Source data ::
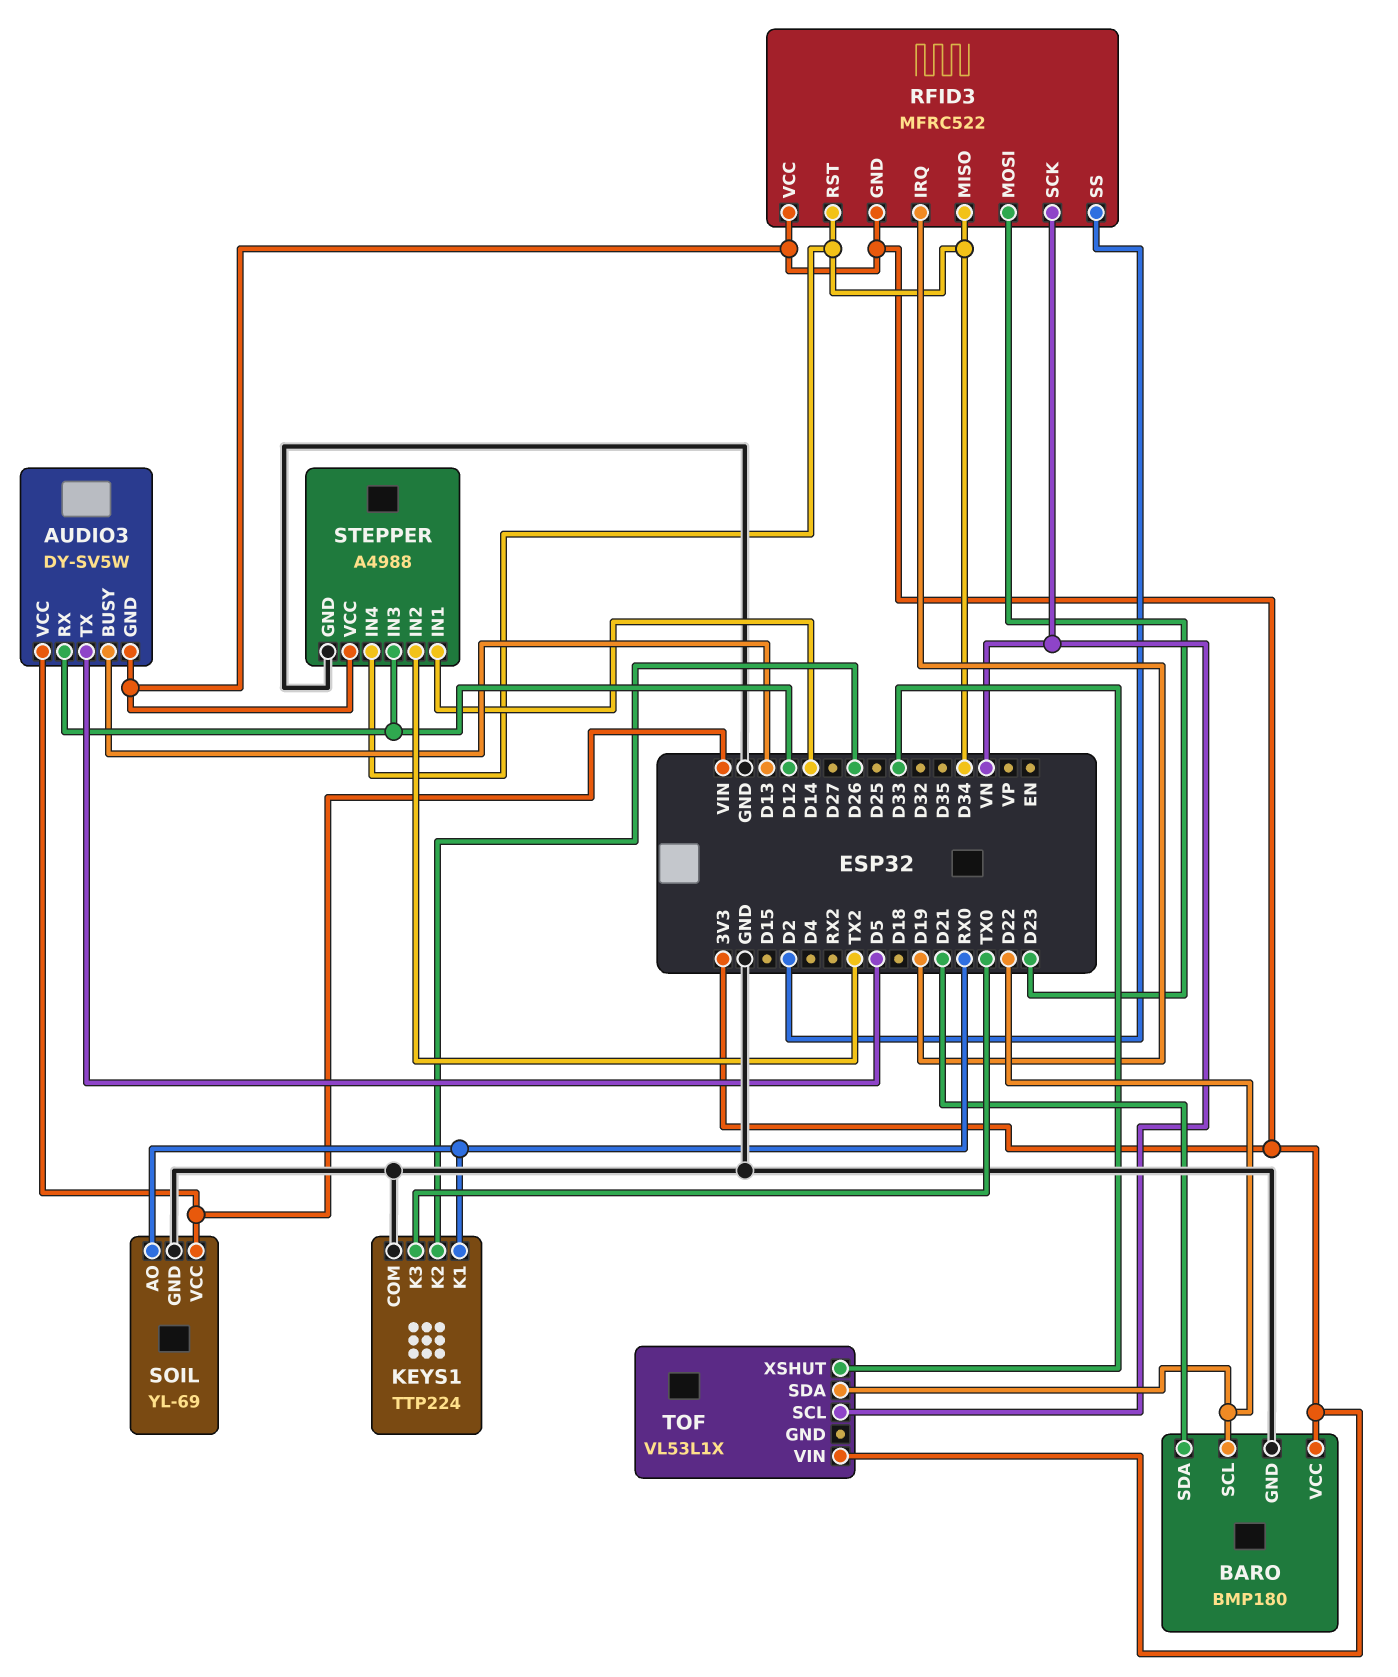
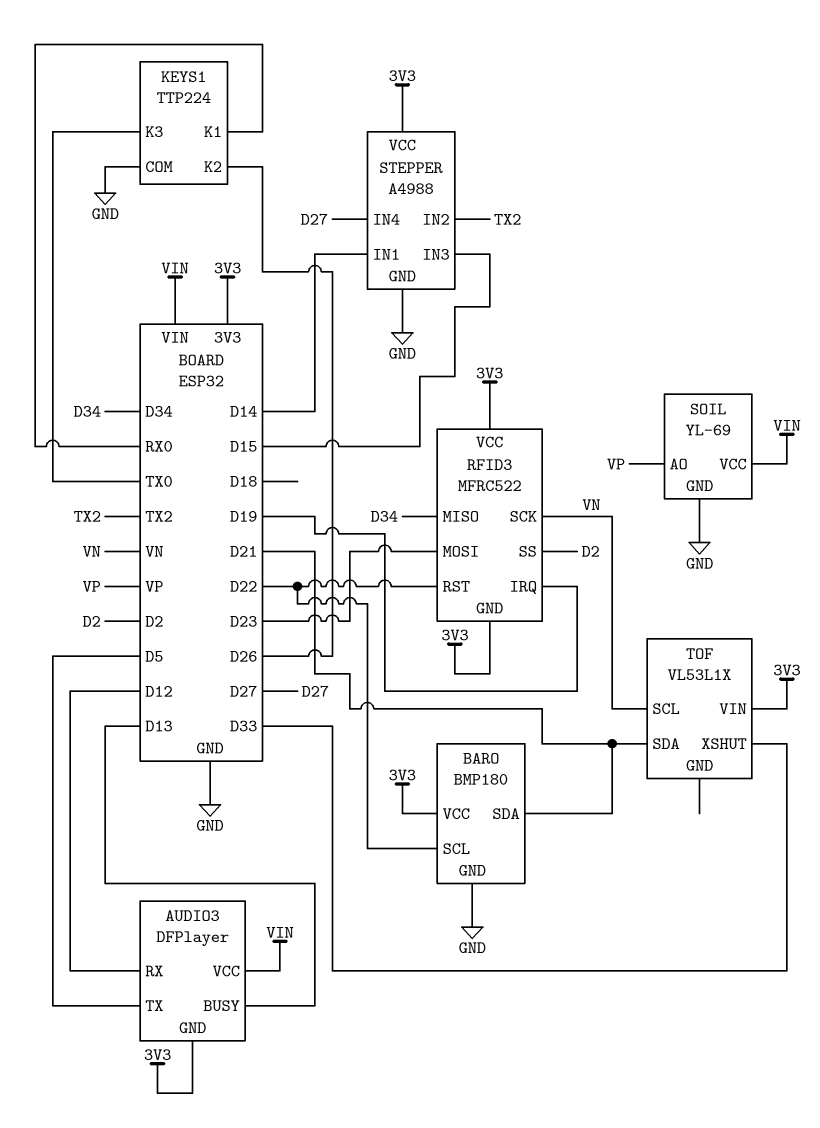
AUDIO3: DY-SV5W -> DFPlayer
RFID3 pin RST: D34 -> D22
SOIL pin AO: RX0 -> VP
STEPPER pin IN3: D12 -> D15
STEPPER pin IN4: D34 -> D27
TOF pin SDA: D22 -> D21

Brief :: Return each record as written, minus its images.

Answer section ::
AUDIO3: DY-SV5W -> DFPlayer
RFID3 pin RST: D34 -> D22
SOIL pin AO: RX0 -> VP
STEPPER pin IN3: D12 -> D15
STEPPER pin IN4: D34 -> D27
TOF pin SDA: D22 -> D21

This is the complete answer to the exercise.